# Problem details:
Rewrite every line below as a JSON list of strings, one string per line, with blank lines left out.

# Working data:

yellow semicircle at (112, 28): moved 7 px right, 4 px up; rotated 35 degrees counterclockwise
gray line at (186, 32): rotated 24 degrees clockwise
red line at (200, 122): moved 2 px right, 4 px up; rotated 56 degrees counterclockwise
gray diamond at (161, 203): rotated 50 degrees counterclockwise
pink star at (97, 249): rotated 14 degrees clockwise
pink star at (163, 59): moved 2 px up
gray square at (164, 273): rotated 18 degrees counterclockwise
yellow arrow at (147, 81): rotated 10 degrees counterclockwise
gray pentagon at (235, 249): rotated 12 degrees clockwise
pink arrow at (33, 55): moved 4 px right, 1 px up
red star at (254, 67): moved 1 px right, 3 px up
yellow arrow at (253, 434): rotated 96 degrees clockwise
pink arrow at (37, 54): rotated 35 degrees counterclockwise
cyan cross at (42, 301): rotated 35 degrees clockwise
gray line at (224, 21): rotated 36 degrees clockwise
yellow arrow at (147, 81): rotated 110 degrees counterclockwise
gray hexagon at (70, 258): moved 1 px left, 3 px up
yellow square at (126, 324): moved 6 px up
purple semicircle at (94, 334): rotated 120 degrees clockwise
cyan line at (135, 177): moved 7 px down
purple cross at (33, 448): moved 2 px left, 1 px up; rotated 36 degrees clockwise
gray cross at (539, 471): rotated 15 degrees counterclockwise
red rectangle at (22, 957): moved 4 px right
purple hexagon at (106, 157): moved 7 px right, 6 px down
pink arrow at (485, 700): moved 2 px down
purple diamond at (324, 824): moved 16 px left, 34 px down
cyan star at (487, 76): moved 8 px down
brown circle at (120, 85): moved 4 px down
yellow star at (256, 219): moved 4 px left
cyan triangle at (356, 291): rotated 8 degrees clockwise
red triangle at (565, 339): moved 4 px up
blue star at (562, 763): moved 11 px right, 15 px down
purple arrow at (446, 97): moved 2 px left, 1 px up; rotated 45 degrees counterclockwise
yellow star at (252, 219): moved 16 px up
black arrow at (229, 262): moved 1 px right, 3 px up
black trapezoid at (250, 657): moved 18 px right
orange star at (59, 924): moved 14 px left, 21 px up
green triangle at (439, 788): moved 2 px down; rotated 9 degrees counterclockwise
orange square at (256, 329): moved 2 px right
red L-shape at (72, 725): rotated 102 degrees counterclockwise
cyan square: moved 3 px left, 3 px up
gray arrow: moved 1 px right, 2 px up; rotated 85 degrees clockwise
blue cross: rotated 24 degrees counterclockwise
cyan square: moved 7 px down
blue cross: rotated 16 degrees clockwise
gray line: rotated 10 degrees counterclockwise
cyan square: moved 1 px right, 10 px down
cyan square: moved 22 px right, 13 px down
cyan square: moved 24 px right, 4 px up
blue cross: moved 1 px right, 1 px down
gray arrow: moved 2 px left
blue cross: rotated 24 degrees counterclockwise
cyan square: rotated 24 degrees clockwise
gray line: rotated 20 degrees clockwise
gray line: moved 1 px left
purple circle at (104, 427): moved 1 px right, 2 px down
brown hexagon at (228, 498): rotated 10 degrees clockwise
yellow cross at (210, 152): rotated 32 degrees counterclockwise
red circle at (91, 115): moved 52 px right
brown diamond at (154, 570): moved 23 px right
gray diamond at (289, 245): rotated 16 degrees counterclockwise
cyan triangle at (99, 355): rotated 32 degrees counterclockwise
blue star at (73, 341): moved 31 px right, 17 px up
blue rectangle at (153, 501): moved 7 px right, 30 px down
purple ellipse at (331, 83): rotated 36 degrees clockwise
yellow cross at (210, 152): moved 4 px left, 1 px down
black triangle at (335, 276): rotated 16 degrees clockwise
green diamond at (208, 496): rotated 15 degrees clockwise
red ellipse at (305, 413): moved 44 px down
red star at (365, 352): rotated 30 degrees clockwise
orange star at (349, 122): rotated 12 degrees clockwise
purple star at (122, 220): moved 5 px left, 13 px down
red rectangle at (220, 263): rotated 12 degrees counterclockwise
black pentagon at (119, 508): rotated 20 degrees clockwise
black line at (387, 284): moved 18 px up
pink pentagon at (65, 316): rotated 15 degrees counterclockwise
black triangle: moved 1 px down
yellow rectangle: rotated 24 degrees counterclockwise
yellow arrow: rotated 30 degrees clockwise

# Answer for this exercise:
[
  "yellow semicircle at (112, 28): moved 7 px right, 4 px up; rotated 35 degrees counterclockwise",
  "gray line at (186, 32): rotated 24 degrees clockwise",
  "red line at (200, 122): moved 2 px right, 4 px up; rotated 56 degrees counterclockwise",
  "gray diamond at (161, 203): rotated 50 degrees counterclockwise",
  "pink star at (97, 249): rotated 14 degrees clockwise",
  "pink star at (163, 59): moved 2 px up",
  "gray square at (164, 273): rotated 18 degrees counterclockwise",
  "yellow arrow at (147, 81): rotated 10 degrees counterclockwise",
  "gray pentagon at (235, 249): rotated 12 degrees clockwise",
  "pink arrow at (33, 55): moved 4 px right, 1 px up",
  "red star at (254, 67): moved 1 px right, 3 px up",
  "yellow arrow at (253, 434): rotated 96 degrees clockwise",
  "pink arrow at (37, 54): rotated 35 degrees counterclockwise",
  "cyan cross at (42, 301): rotated 35 degrees clockwise",
  "gray line at (224, 21): rotated 36 degrees clockwise",
  "yellow arrow at (147, 81): rotated 110 degrees counterclockwise",
  "gray hexagon at (70, 258): moved 1 px left, 3 px up",
  "yellow square at (126, 324): moved 6 px up",
  "purple semicircle at (94, 334): rotated 120 degrees clockwise",
  "cyan line at (135, 177): moved 7 px down",
  "purple cross at (33, 448): moved 2 px left, 1 px up; rotated 36 degrees clockwise",
  "gray cross at (539, 471): rotated 15 degrees counterclockwise",
  "red rectangle at (22, 957): moved 4 px right",
  "purple hexagon at (106, 157): moved 7 px right, 6 px down",
  "pink arrow at (485, 700): moved 2 px down",
  "purple diamond at (324, 824): moved 16 px left, 34 px down",
  "cyan star at (487, 76): moved 8 px down",
  "brown circle at (120, 85): moved 4 px down",
  "yellow star at (256, 219): moved 4 px left",
  "cyan triangle at (356, 291): rotated 8 degrees clockwise",
  "red triangle at (565, 339): moved 4 px up",
  "blue star at (562, 763): moved 11 px right, 15 px down",
  "purple arrow at (446, 97): moved 2 px left, 1 px up; rotated 45 degrees counterclockwise",
  "yellow star at (252, 219): moved 16 px up",
  "black arrow at (229, 262): moved 1 px right, 3 px up",
  "black trapezoid at (250, 657): moved 18 px right",
  "orange star at (59, 924): moved 14 px left, 21 px up",
  "green triangle at (439, 788): moved 2 px down; rotated 9 degrees counterclockwise",
  "orange square at (256, 329): moved 2 px right",
  "red L-shape at (72, 725): rotated 102 degrees counterclockwise",
  "cyan square: moved 3 px left, 3 px up",
  "gray arrow: moved 1 px right, 2 px up; rotated 85 degrees clockwise",
  "blue cross: rotated 24 degrees counterclockwise",
  "cyan square: moved 7 px down",
  "blue cross: rotated 16 degrees clockwise",
  "gray line: rotated 10 degrees counterclockwise",
  "cyan square: moved 1 px right, 10 px down",
  "cyan square: moved 22 px right, 13 px down",
  "cyan square: moved 24 px right, 4 px up",
  "blue cross: moved 1 px right, 1 px down",
  "gray arrow: moved 2 px left",
  "blue cross: rotated 24 degrees counterclockwise",
  "cyan square: rotated 24 degrees clockwise",
  "gray line: rotated 20 degrees clockwise",
  "gray line: moved 1 px left",
  "purple circle at (104, 427): moved 1 px right, 2 px down",
  "brown hexagon at (228, 498): rotated 10 degrees clockwise",
  "yellow cross at (210, 152): rotated 32 degrees counterclockwise",
  "red circle at (91, 115): moved 52 px right",
  "brown diamond at (154, 570): moved 23 px right",
  "gray diamond at (289, 245): rotated 16 degrees counterclockwise",
  "cyan triangle at (99, 355): rotated 32 degrees counterclockwise",
  "blue star at (73, 341): moved 31 px right, 17 px up",
  "blue rectangle at (153, 501): moved 7 px right, 30 px down",
  "purple ellipse at (331, 83): rotated 36 degrees clockwise",
  "yellow cross at (210, 152): moved 4 px left, 1 px down",
  "black triangle at (335, 276): rotated 16 degrees clockwise",
  "green diamond at (208, 496): rotated 15 degrees clockwise",
  "red ellipse at (305, 413): moved 44 px down",
  "red star at (365, 352): rotated 30 degrees clockwise",
  "orange star at (349, 122): rotated 12 degrees clockwise",
  "purple star at (122, 220): moved 5 px left, 13 px down",
  "red rectangle at (220, 263): rotated 12 degrees counterclockwise",
  "black pentagon at (119, 508): rotated 20 degrees clockwise",
  "black line at (387, 284): moved 18 px up",
  "pink pentagon at (65, 316): rotated 15 degrees counterclockwise",
  "black triangle: moved 1 px down",
  "yellow rectangle: rotated 24 degrees counterclockwise",
  "yellow arrow: rotated 30 degrees clockwise"
]